| What is expected |
The listing below is to be duplicated exactly, with every picture omitted.

==== Stored data ====

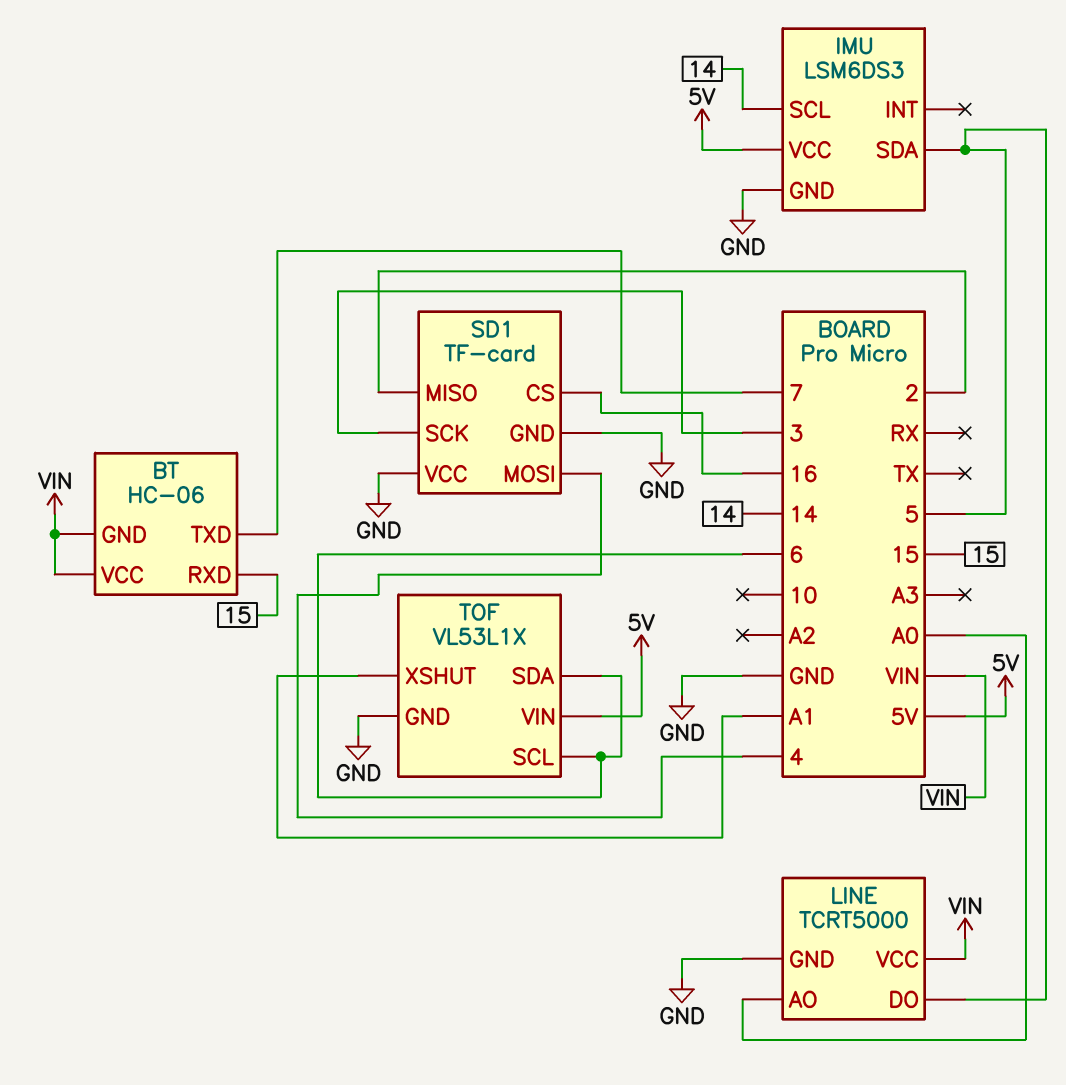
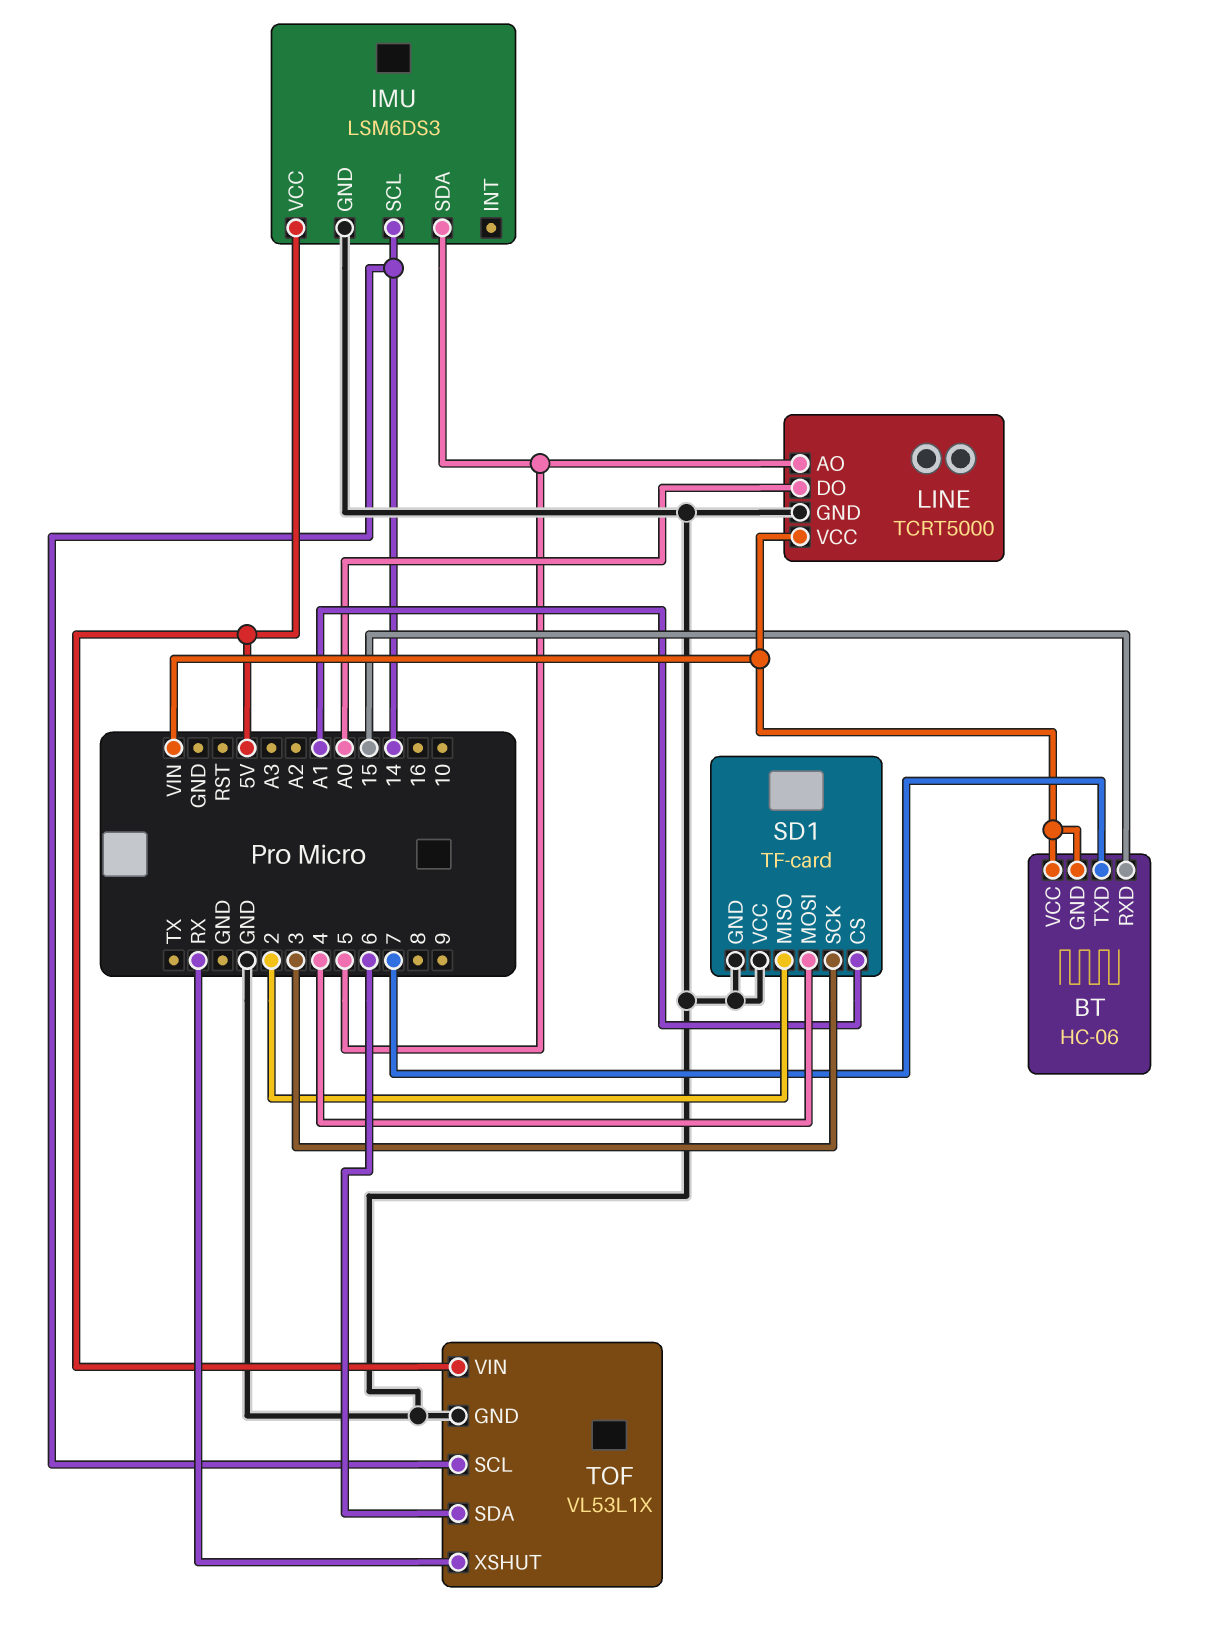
LINE pin AO: A0 -> 5
LINE pin DO: 5 -> A0
SD1 pin CS: 16 -> A1
TOF pin SCL: 6 -> 14
TOF pin XSHUT: A1 -> RX

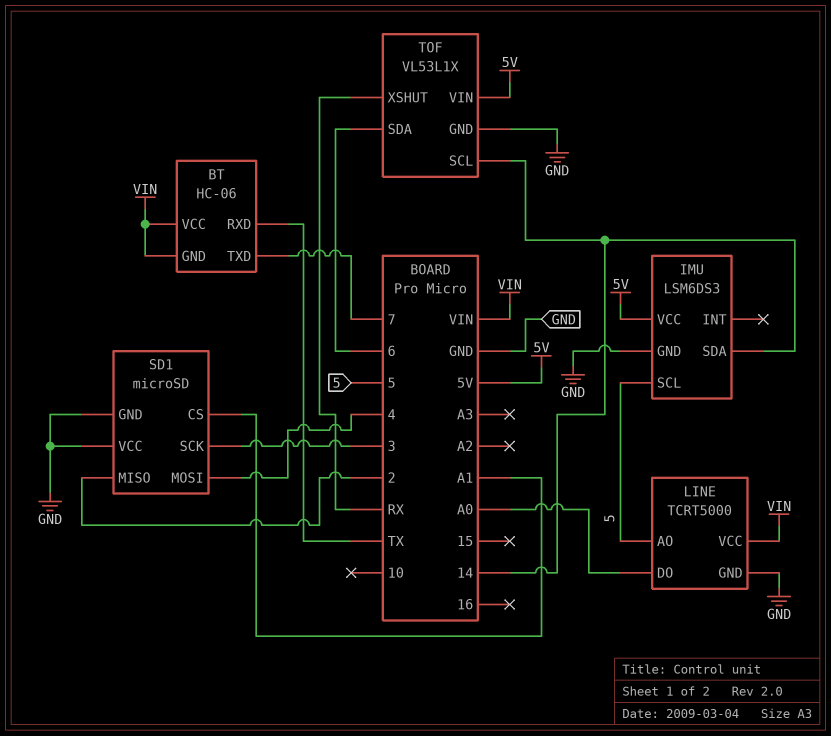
BT pin RXD: 15 -> TX
IMU pin SCL: 14 -> 5
IMU pin SDA: 5 -> 14
SD1: TF-card -> microSD

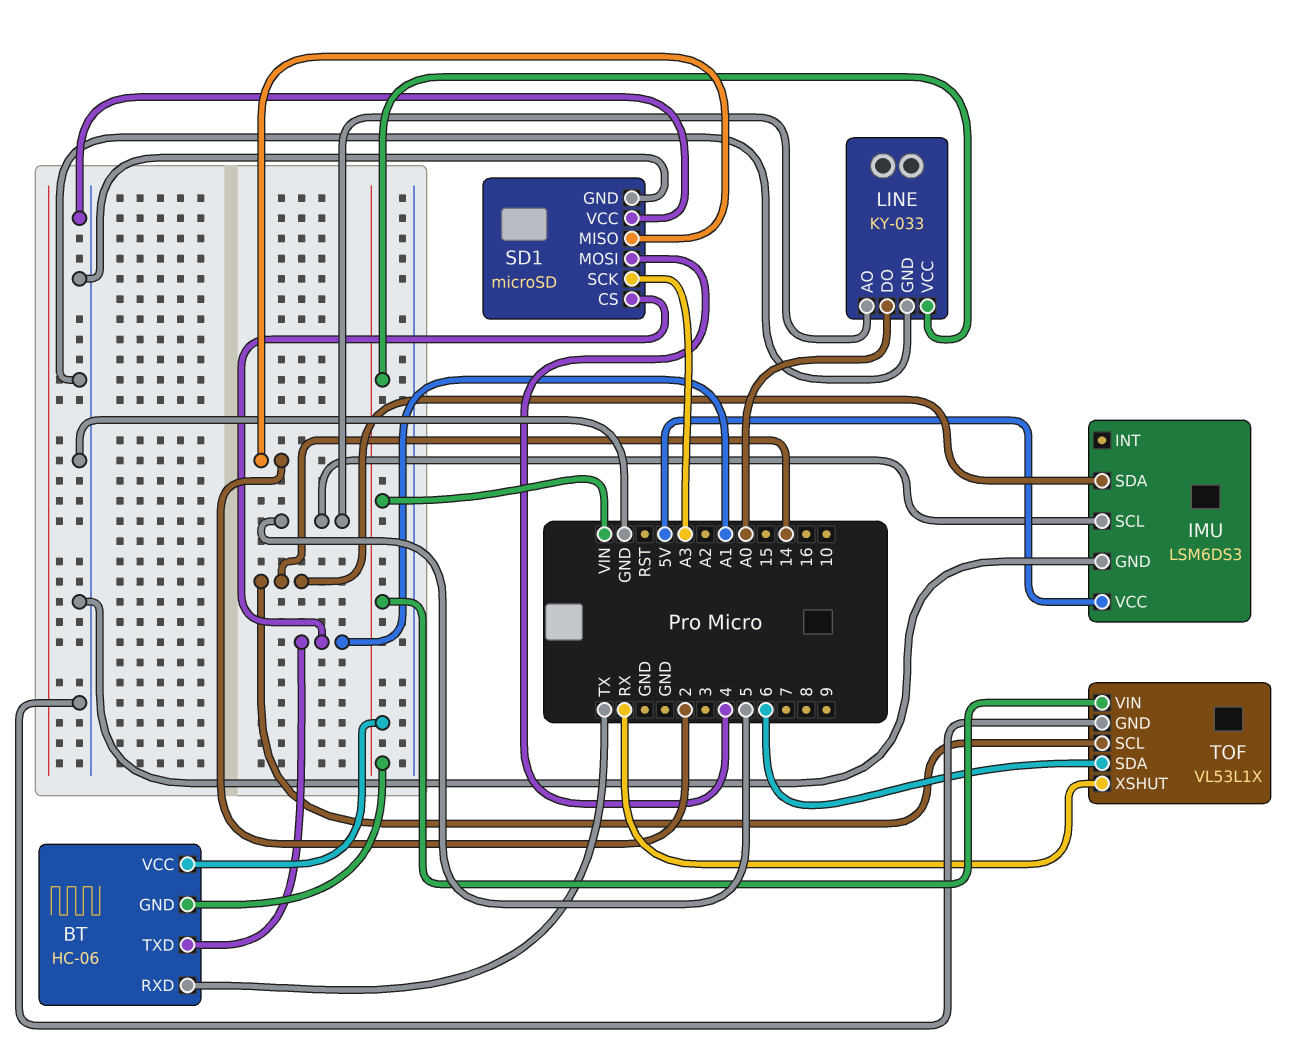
BT pin TXD: 7 -> A1
LINE: TCRT5000 -> KY-033
SD1 pin SCK: 3 -> A3
TOF pin VIN: 5V -> VIN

====

| Reply to the task |
LINE pin AO: A0 -> 5
LINE pin DO: 5 -> A0
SD1 pin CS: 16 -> A1
TOF pin SCL: 6 -> 14
TOF pin XSHUT: A1 -> RX

BT pin RXD: 15 -> TX
IMU pin SCL: 14 -> 5
IMU pin SDA: 5 -> 14
SD1: TF-card -> microSD

BT pin TXD: 7 -> A1
LINE: TCRT5000 -> KY-033
SD1 pin SCK: 3 -> A3
TOF pin VIN: 5V -> VIN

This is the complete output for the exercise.